AIM OF THE TASK:
Reproduce the records below exactly, leaving their images out.

RECORDS PROVIDED:
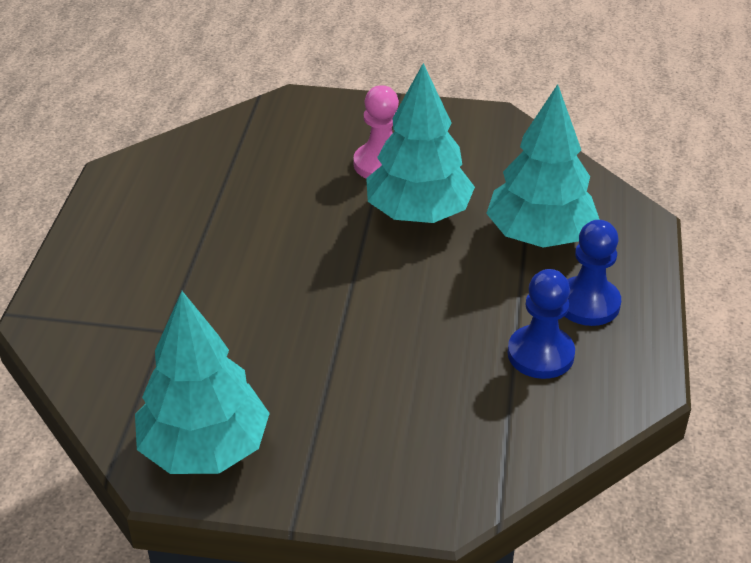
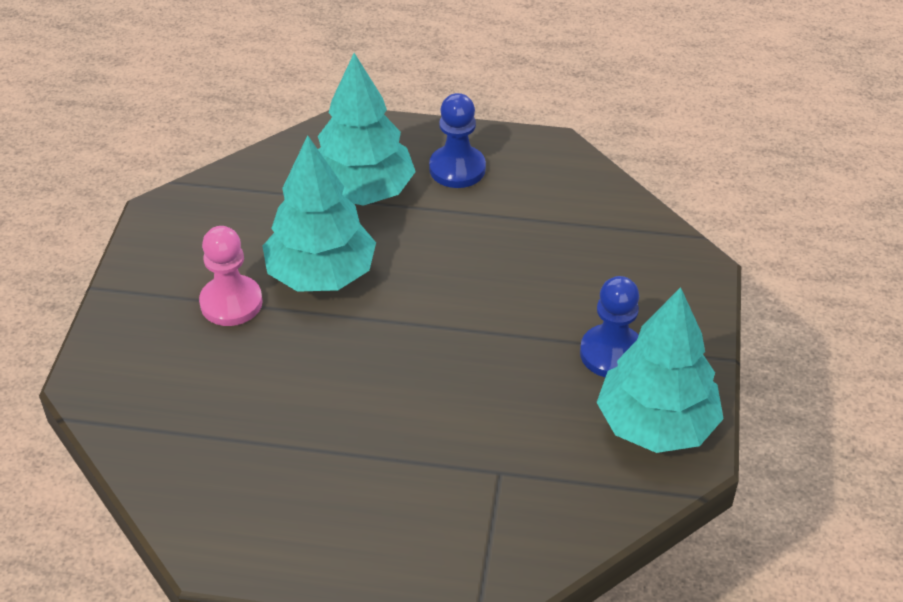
camera: 90 degrees left, 5 degrees up
(540, 354) = (522, 202): blue pawn -> blue pawn (611, 353)

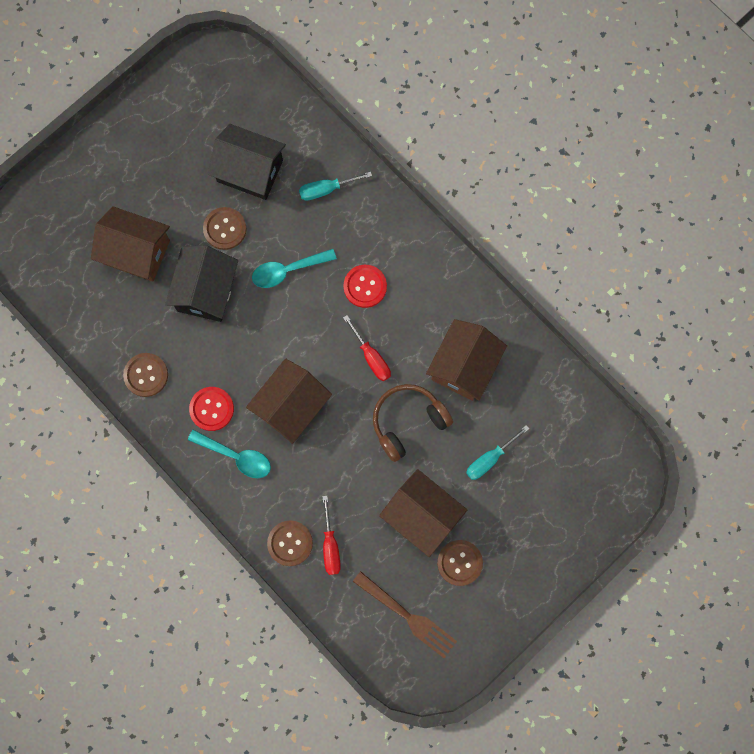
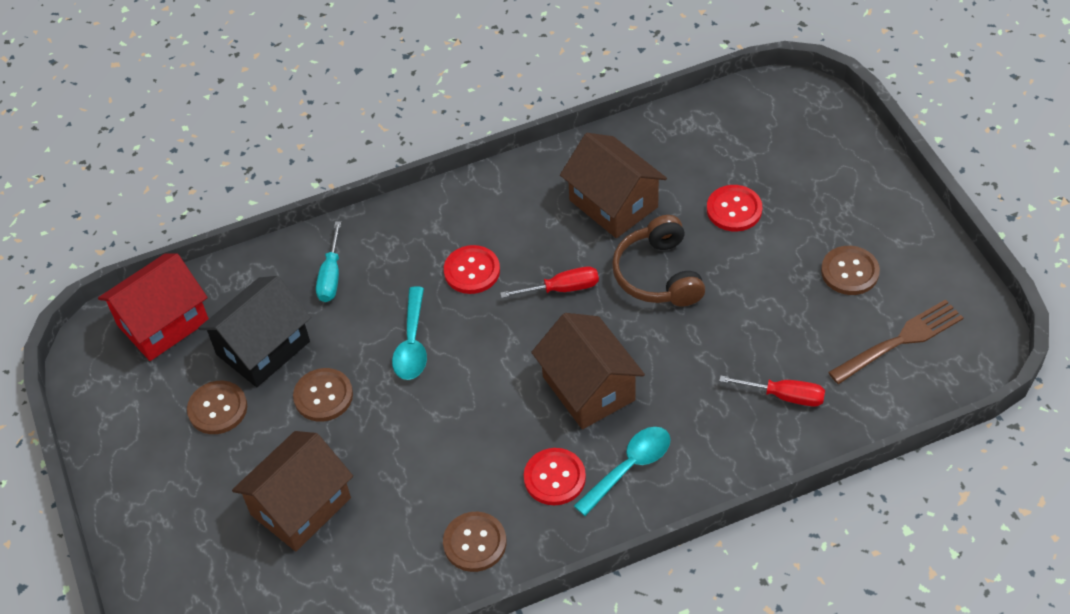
camera: 65 degrees left, 25 degrees down
(206, 291) = (394, 439): black house -> none
(247, 94) = (163, 323): none -> red house
(290, 543) = (766, 439): brown button -> brown button (217, 409)
(422, 515) = (779, 292): brown house -> none
(490, 458) = (734, 209): turquoise screwdriver -> red button

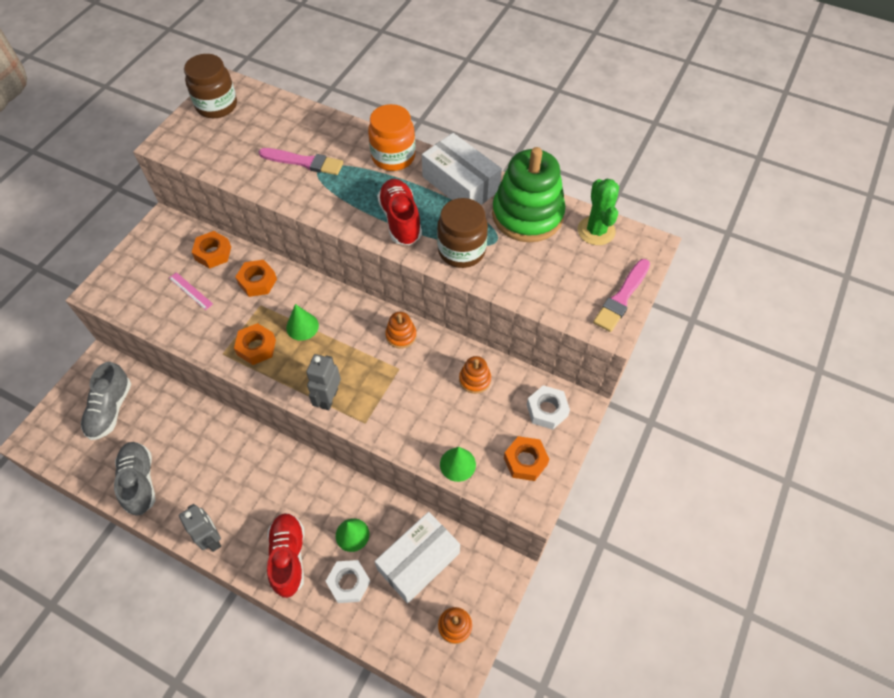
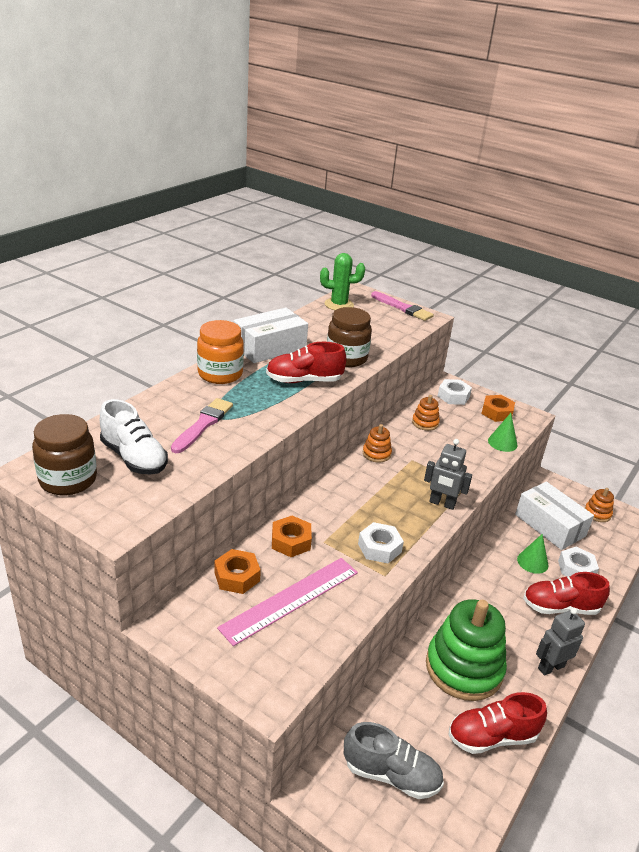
camera: 85 degrees left, 25 degrees down
(140, 482) = (491, 737): grey shoe -> red shoe
(190, 291) = (290, 599): pink ruler -> pink ruler, size x2.16
(249, 132) = (134, 458): none -> white shoe
(256, 347) = (379, 548): orange nut -> white nut
(302, 326) = (357, 513): green cone -> none
(527, 215) = (315, 326): green stacking toy -> green stacking toy (464, 668)

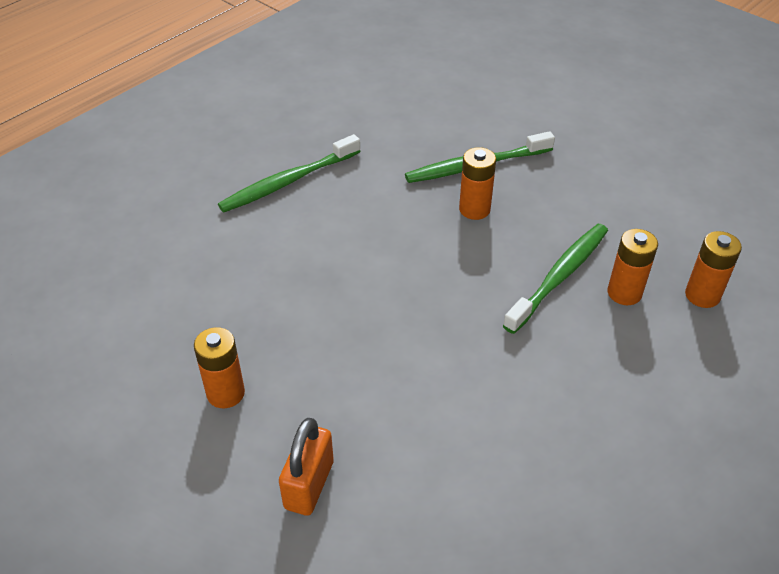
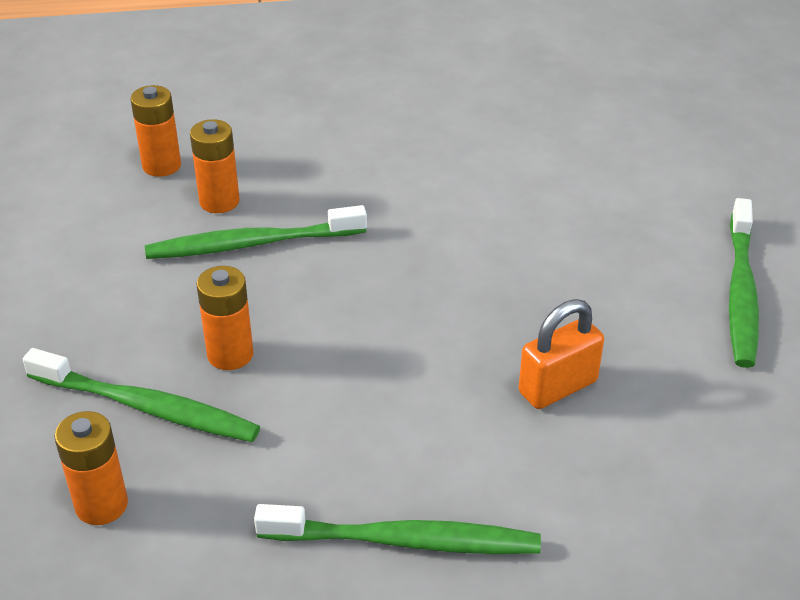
camera: 140 degrees left, 5 degrees down
(199, 450) = (741, 292): none -> green toothbrush
(225, 393) = (685, 323): orange battery -> orange battery (101, 505)
(309, 485) = (656, 222): orange padlock -> orange padlock (557, 387)

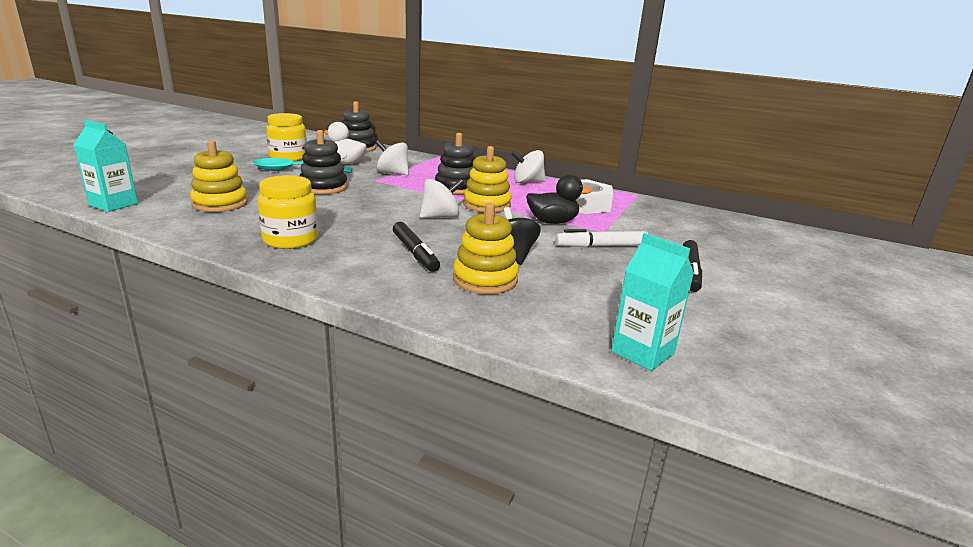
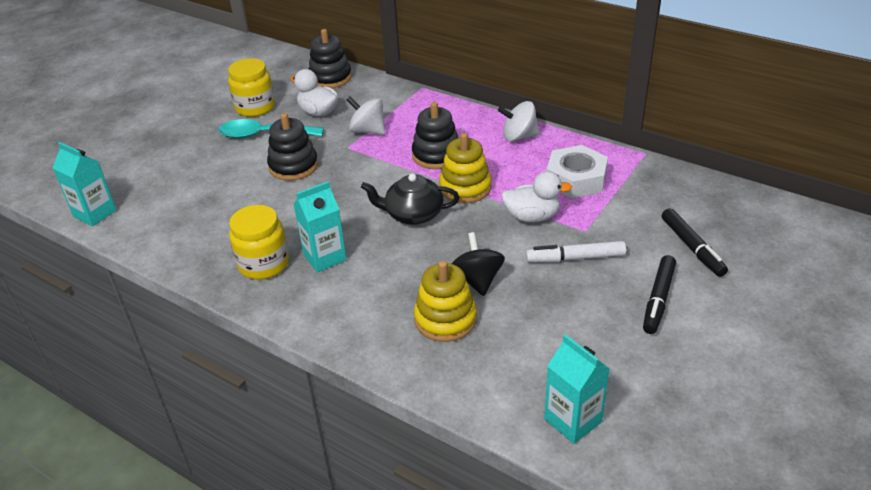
camera: 10 degrees right, 15 degrees up
(220, 203) = (193, 205): yellow stacking toy -> none
(355, 238) = (325, 257): none -> turquoise carton
(415, 253) = (382, 280): black marker -> black marker (692, 247)
(440, 217) = (413, 214): white spinning top -> black teapot
(552, 222) = (532, 217): black duck -> white duck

YOUR SOLUTION:
camera: 90 degrees left, 5 degrees up
(540, 354) = (522, 202): blue pawn -> blue pawn (611, 353)

camera: 65 degrees left, 25 degrees down
(206, 291) = (394, 439): black house -> none
(247, 94) = (163, 323): none -> red house
(290, 543) = (766, 439): brown button -> brown button (217, 409)
(422, 515) = (779, 292): brown house -> none
(490, 458) = (734, 209): turquoise screwdriver -> red button

camera: 85 degrees left, 25 degrees down
(140, 482) = (491, 737): grey shoe -> red shoe
(190, 291) = (290, 599): pink ruler -> pink ruler, size x2.16
(249, 132) = (134, 458): none -> white shoe
(256, 347) = (379, 548): orange nut -> white nut
(302, 326) = (357, 513): green cone -> none
(527, 215) = (315, 326): green stacking toy -> green stacking toy (464, 668)

camera: 140 degrees left, 5 degrees down
(199, 450) = (741, 292): none -> green toothbrush
(225, 393) = (685, 323): orange battery -> orange battery (101, 505)
(309, 485) = (656, 222): orange padlock -> orange padlock (557, 387)

camera: 10 degrees right, 15 degrees up
(220, 203) = (193, 205): yellow stacking toy -> none
(355, 238) = (325, 257): none -> turquoise carton
(415, 253) = (382, 280): black marker -> black marker (692, 247)
(440, 217) = (413, 214): white spinning top -> black teapot
(552, 222) = (532, 217): black duck -> white duck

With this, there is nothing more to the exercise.